Aim of the task>
Copy out, unchanged, the stretch of lines from the first line through the line containing "pink arrow: moved 13 px left, 1 px up", with both ends included.

Data entries>
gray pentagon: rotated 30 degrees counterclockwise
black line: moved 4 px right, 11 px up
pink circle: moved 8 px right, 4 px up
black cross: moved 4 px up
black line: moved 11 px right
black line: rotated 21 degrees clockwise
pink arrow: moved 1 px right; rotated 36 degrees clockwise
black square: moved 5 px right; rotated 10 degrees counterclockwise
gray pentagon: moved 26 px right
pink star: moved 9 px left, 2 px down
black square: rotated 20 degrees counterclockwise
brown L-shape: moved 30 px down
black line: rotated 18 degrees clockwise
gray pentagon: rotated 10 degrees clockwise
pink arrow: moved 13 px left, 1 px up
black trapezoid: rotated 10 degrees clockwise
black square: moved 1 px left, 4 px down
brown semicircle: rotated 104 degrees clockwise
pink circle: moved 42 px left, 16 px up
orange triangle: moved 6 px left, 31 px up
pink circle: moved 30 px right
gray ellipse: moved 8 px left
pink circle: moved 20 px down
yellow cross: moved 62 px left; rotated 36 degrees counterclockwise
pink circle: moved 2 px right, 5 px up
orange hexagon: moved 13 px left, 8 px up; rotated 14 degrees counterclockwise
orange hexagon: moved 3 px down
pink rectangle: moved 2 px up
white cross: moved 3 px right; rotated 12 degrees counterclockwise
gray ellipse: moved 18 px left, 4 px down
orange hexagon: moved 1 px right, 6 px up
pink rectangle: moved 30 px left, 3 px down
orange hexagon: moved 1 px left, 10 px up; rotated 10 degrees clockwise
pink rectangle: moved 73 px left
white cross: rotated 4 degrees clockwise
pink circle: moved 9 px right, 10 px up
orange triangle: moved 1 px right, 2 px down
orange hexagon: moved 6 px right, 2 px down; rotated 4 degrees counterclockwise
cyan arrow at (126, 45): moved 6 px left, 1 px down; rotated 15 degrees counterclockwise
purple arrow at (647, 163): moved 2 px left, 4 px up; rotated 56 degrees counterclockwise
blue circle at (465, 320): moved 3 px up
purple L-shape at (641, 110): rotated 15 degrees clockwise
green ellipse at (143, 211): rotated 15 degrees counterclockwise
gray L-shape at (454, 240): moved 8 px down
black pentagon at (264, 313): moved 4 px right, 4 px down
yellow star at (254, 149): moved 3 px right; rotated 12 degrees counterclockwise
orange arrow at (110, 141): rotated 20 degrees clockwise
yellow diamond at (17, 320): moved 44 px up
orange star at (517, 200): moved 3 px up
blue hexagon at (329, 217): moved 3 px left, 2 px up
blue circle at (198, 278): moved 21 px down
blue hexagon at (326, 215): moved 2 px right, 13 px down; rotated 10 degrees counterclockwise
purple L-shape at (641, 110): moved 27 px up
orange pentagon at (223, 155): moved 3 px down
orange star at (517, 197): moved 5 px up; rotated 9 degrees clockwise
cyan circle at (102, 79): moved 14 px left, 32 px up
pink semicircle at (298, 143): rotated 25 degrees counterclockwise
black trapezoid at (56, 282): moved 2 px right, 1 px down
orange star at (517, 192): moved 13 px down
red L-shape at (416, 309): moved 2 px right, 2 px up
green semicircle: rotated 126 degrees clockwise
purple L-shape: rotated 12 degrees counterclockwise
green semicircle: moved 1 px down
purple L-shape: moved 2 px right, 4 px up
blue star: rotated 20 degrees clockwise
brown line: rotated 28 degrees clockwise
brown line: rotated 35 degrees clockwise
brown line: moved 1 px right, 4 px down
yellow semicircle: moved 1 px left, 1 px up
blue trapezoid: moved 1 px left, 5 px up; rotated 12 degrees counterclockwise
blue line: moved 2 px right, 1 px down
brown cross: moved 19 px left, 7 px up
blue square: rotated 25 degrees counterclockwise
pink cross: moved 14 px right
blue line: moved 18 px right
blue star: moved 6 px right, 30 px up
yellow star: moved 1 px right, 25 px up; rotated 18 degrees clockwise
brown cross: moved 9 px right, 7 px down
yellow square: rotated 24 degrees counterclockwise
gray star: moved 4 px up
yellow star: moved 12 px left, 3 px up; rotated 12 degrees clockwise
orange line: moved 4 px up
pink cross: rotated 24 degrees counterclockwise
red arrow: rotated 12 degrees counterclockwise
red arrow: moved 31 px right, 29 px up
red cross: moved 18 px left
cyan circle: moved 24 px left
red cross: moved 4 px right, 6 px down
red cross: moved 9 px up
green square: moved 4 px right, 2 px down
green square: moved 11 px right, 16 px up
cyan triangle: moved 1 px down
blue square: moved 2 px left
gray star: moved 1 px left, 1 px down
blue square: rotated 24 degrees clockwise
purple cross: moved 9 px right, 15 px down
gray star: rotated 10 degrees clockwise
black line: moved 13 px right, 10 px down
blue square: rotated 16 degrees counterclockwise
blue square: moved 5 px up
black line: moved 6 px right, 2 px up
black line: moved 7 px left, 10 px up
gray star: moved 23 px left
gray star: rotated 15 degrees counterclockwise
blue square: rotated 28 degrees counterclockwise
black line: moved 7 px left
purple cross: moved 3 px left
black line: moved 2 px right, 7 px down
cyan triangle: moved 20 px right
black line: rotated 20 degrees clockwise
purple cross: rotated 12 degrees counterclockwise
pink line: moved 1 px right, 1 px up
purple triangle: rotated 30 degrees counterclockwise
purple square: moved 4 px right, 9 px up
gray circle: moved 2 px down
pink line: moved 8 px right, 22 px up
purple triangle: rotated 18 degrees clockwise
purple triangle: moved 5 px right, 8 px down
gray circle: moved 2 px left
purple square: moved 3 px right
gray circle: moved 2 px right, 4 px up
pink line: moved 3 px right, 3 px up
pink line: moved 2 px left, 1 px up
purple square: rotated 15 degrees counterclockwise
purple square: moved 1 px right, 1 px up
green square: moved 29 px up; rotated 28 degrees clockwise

Output below>
gray pentagon: rotated 30 degrees counterclockwise
black line: moved 4 px right, 11 px up
pink circle: moved 8 px right, 4 px up
black cross: moved 4 px up
black line: moved 11 px right
black line: rotated 21 degrees clockwise
pink arrow: moved 1 px right; rotated 36 degrees clockwise
black square: moved 5 px right; rotated 10 degrees counterclockwise
gray pentagon: moved 26 px right
pink star: moved 9 px left, 2 px down
black square: rotated 20 degrees counterclockwise
brown L-shape: moved 30 px down
black line: rotated 18 degrees clockwise
gray pentagon: rotated 10 degrees clockwise
pink arrow: moved 13 px left, 1 px up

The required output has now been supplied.